§ Given records
*****
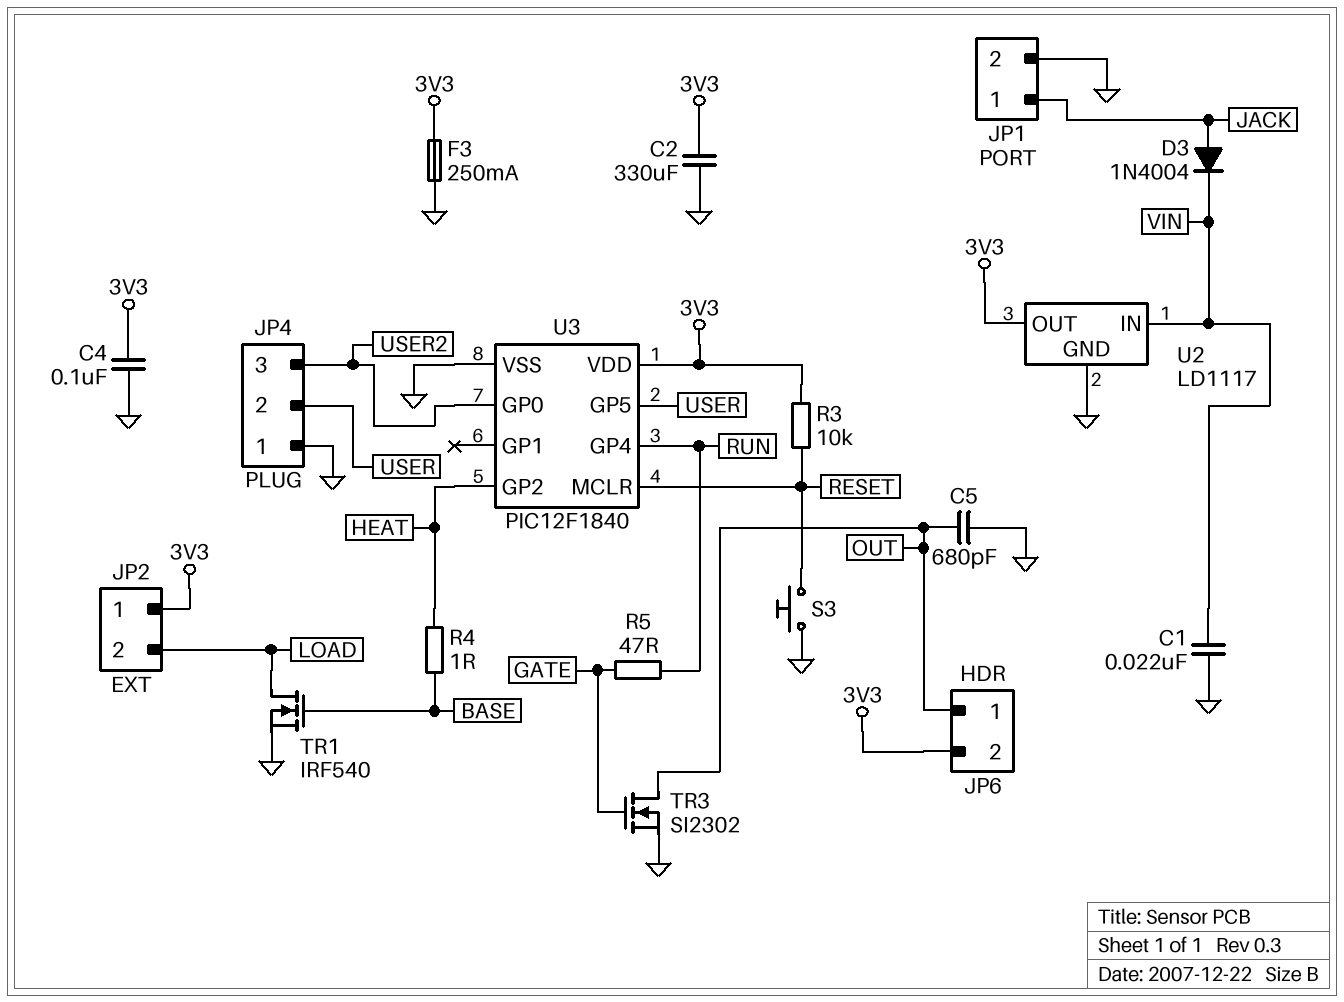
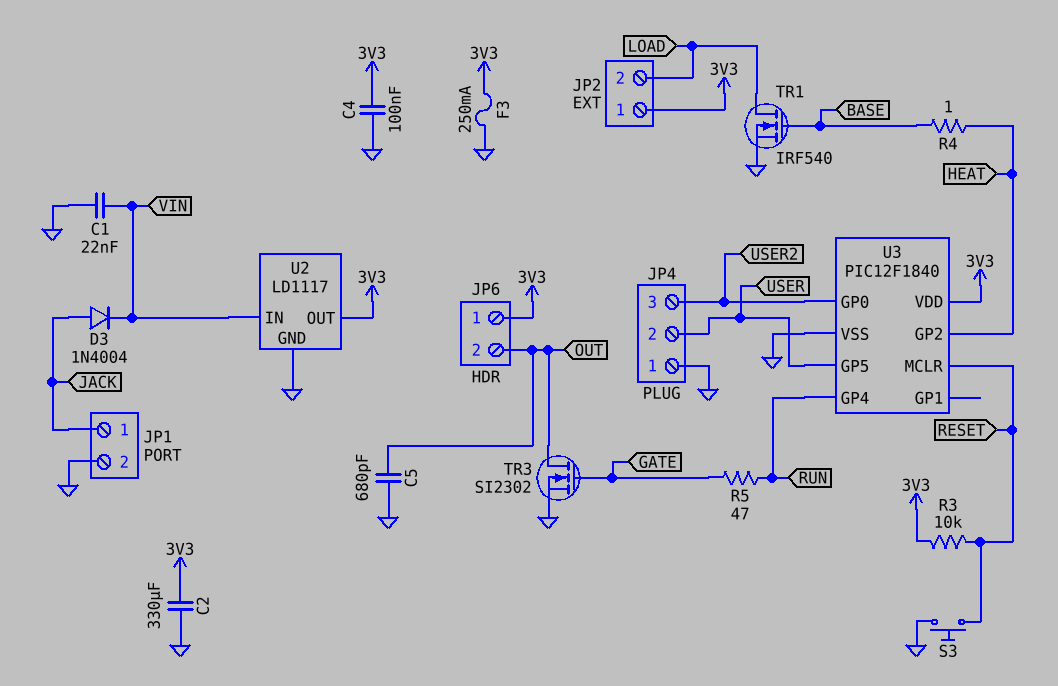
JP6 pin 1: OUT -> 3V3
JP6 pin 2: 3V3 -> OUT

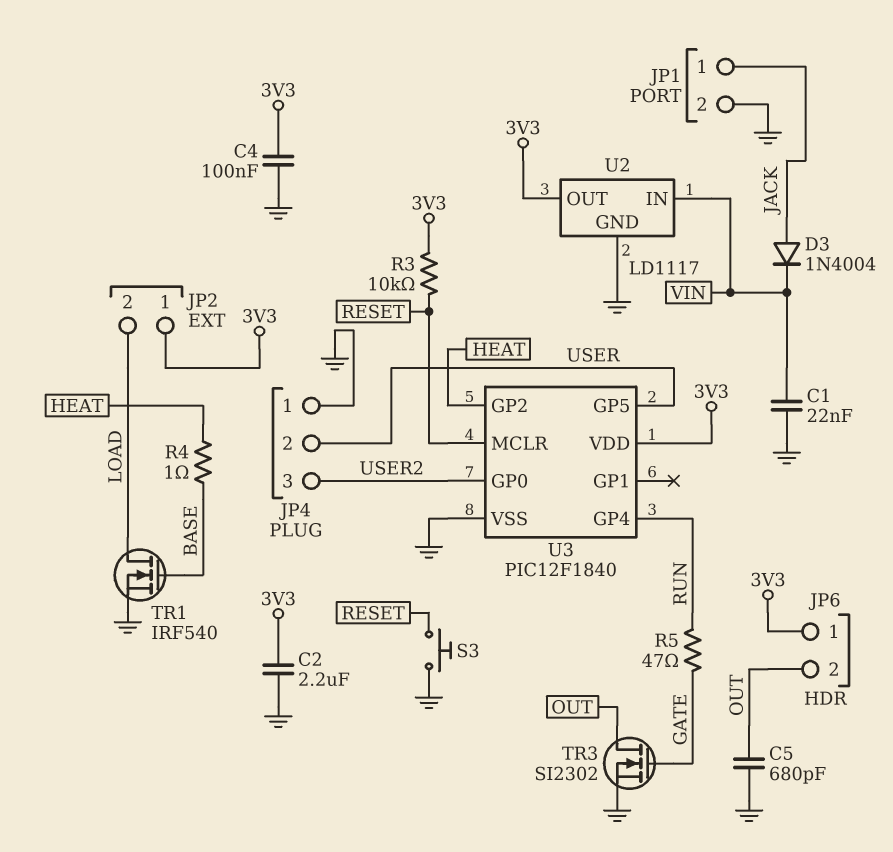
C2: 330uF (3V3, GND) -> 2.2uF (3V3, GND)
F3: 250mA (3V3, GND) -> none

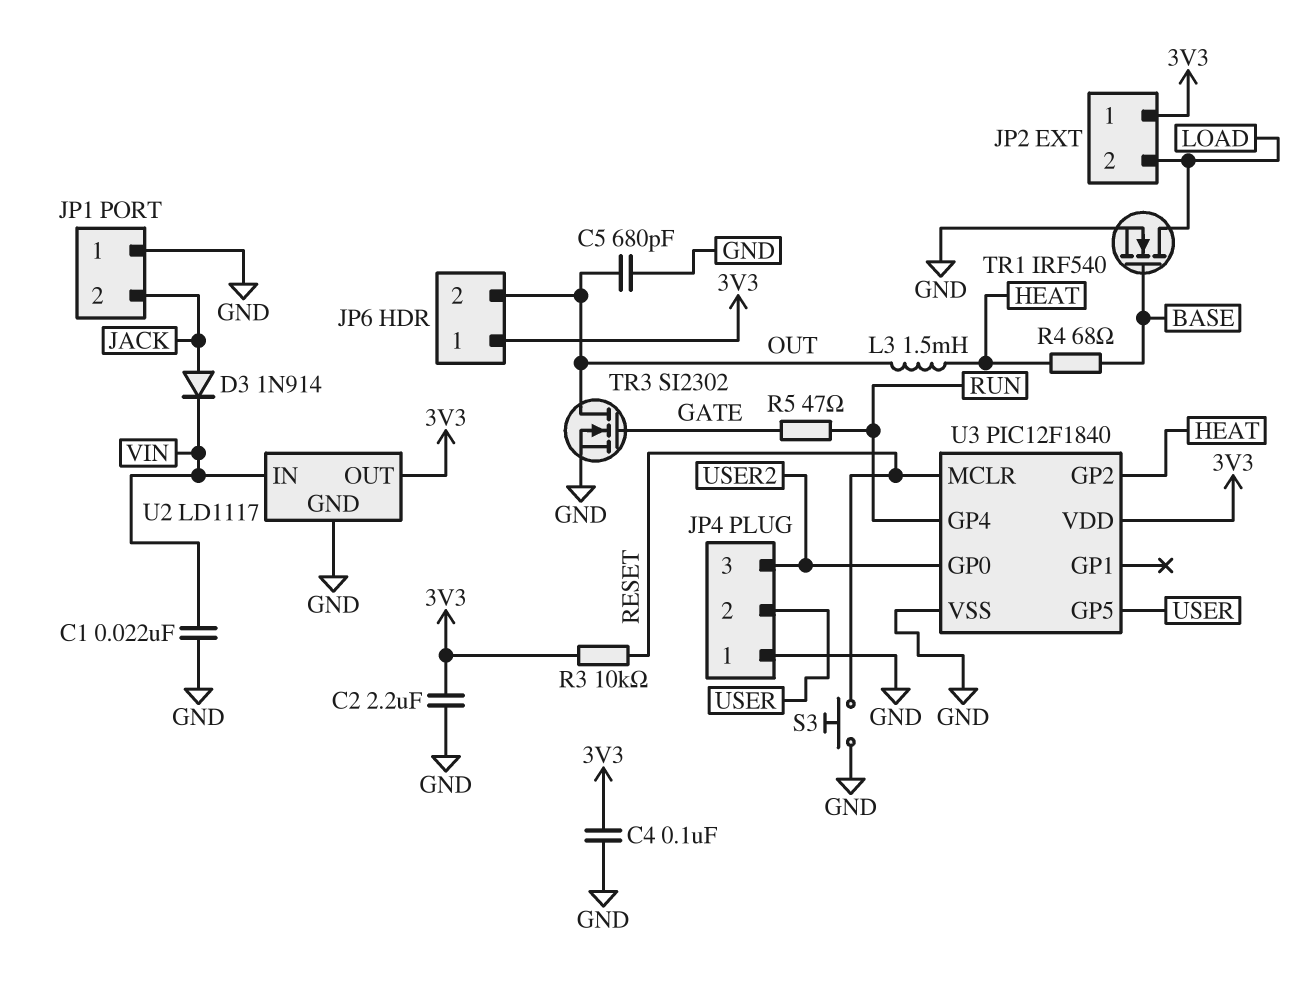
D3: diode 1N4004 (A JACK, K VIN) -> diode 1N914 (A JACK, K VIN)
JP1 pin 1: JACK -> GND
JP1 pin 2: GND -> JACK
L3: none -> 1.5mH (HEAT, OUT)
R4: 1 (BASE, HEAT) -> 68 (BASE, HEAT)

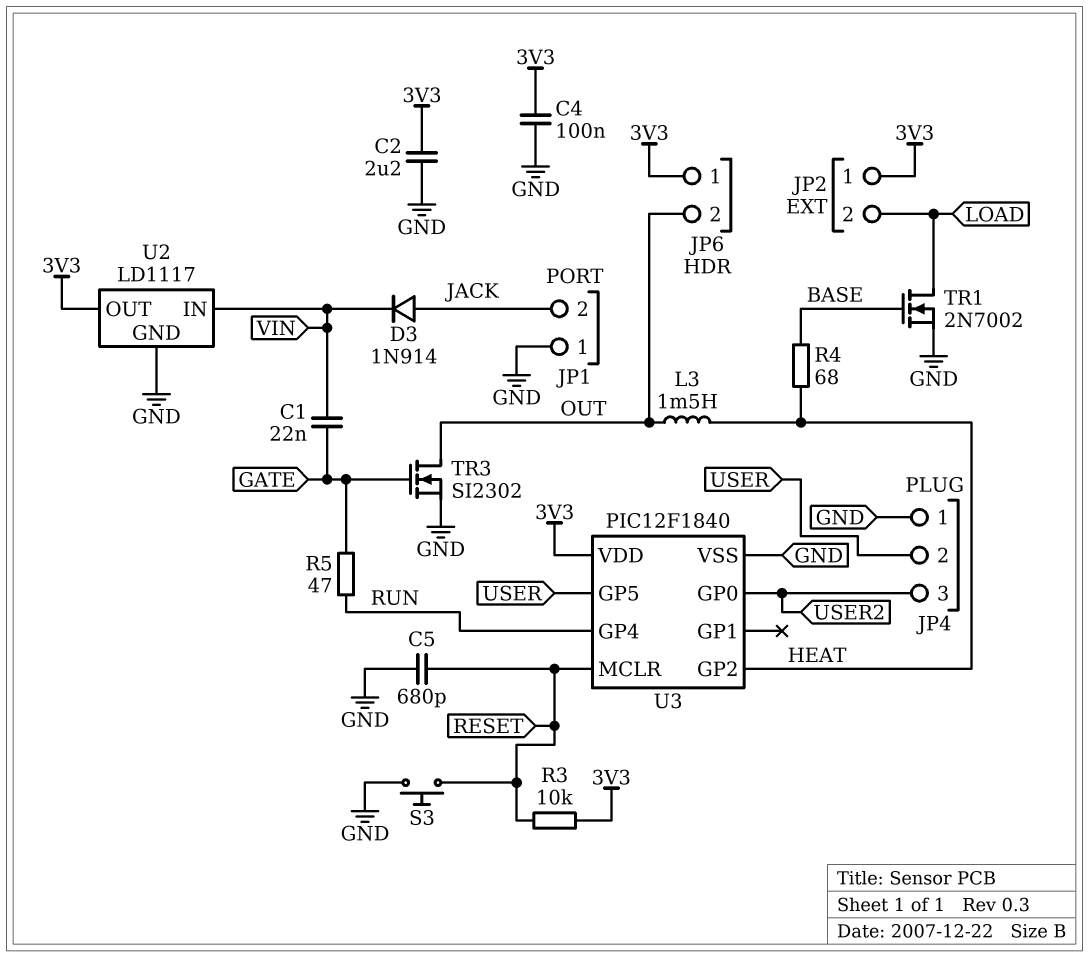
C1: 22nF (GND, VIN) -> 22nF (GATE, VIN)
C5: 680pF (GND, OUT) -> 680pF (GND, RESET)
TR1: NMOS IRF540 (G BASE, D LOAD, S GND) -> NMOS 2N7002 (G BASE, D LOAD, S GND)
*****
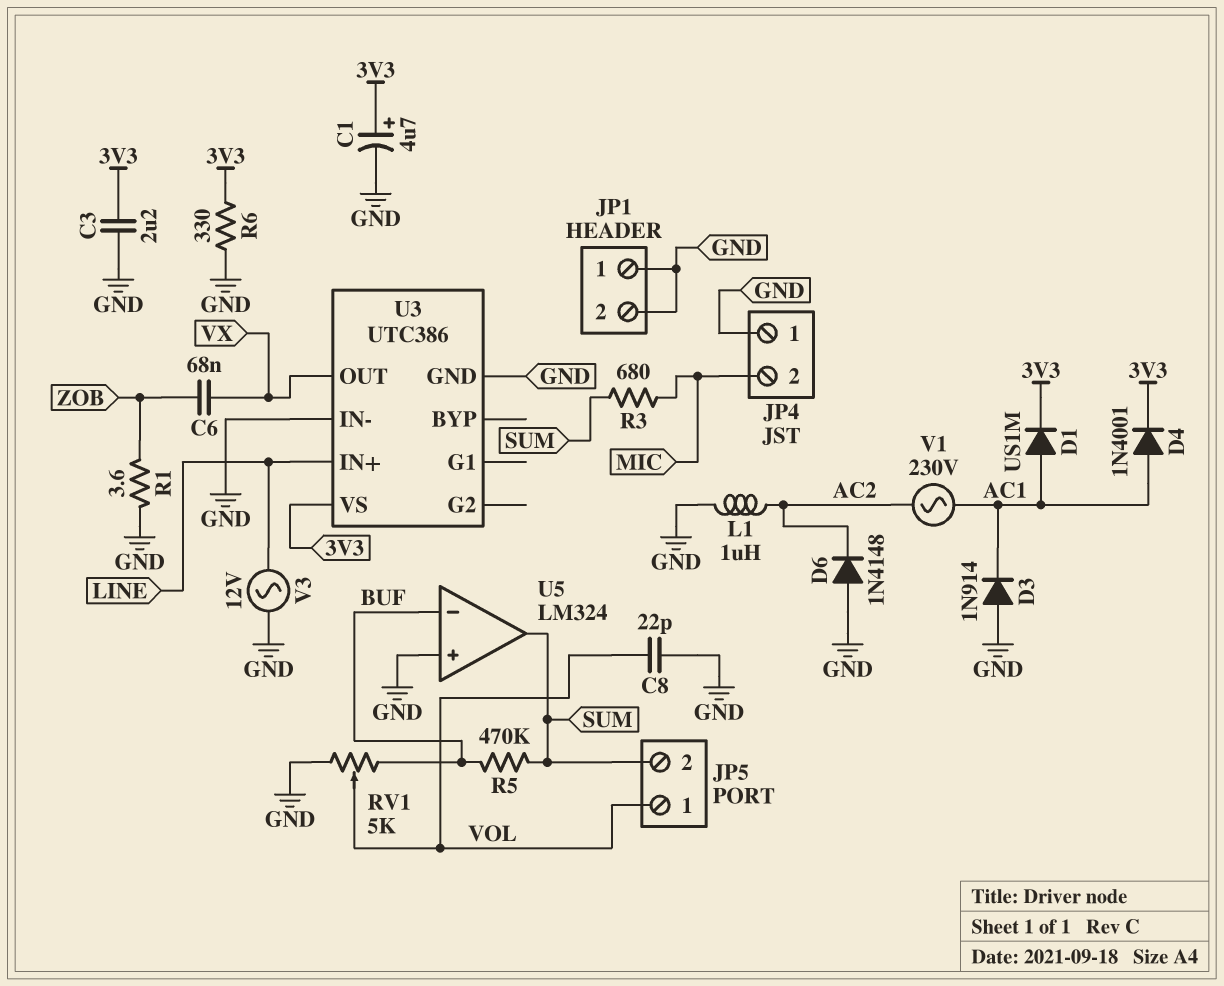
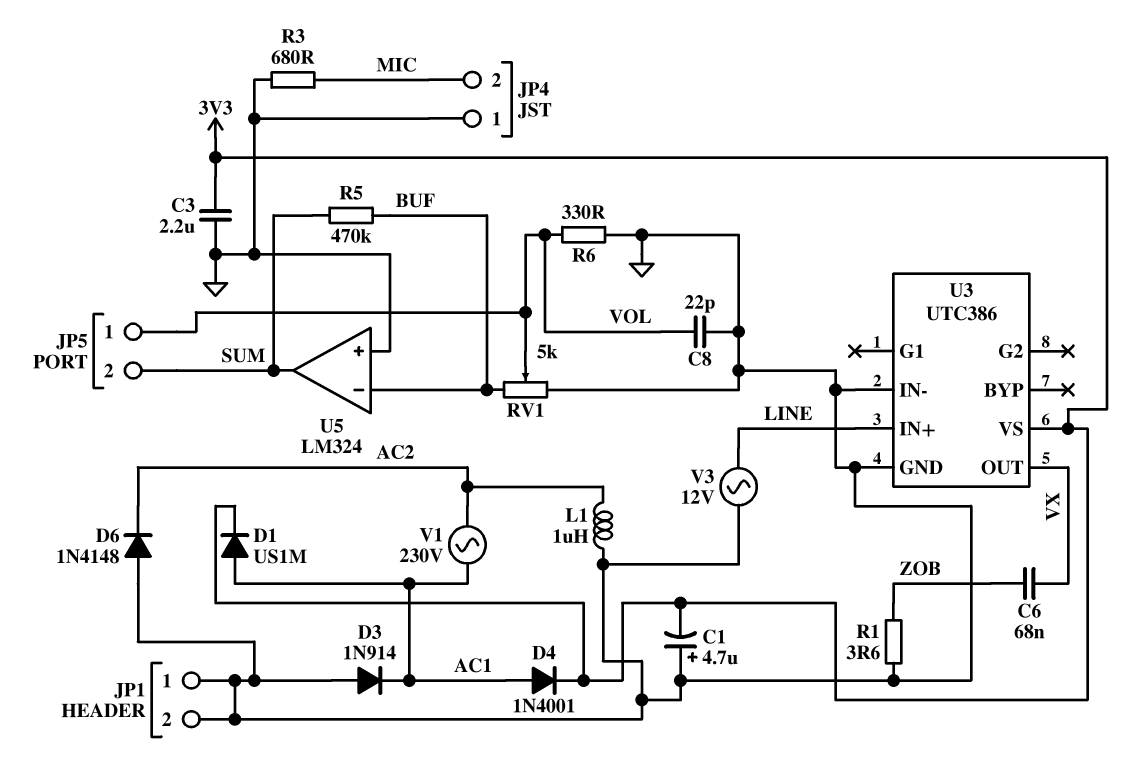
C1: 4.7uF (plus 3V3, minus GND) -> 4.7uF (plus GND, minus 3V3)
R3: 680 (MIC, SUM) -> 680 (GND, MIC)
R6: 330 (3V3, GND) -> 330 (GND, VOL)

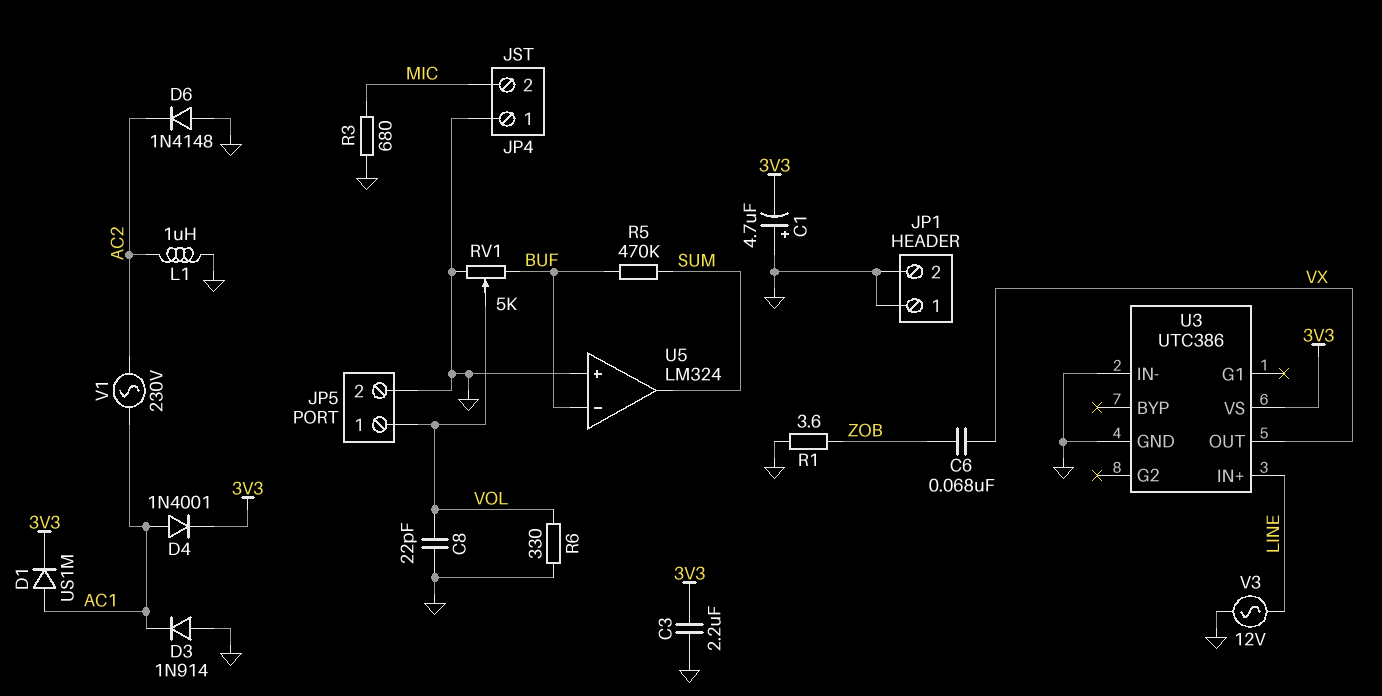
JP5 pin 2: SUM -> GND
*****
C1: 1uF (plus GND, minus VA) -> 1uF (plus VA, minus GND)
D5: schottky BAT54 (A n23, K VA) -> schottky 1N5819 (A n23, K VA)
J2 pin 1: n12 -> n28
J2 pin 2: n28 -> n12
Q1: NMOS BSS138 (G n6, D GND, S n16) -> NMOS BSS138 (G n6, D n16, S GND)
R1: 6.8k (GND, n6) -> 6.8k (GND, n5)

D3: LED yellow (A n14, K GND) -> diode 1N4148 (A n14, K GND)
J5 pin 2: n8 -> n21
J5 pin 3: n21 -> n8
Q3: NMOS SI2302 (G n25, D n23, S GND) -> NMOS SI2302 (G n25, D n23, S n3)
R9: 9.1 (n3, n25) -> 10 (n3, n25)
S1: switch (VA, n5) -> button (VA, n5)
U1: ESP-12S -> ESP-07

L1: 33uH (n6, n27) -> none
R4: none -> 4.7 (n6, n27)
*****
§ Exercise objective
Would you please copy, word for word, everything above from the line containing "R9: 9.1 (n3, n25) -> 10 (n3, n25)" down to the line containing "R4: none -> 4.7 (n6, n27)", those two lines included?

§ Completed task
R9: 9.1 (n3, n25) -> 10 (n3, n25)
S1: switch (VA, n5) -> button (VA, n5)
U1: ESP-12S -> ESP-07

L1: 33uH (n6, n27) -> none
R4: none -> 4.7 (n6, n27)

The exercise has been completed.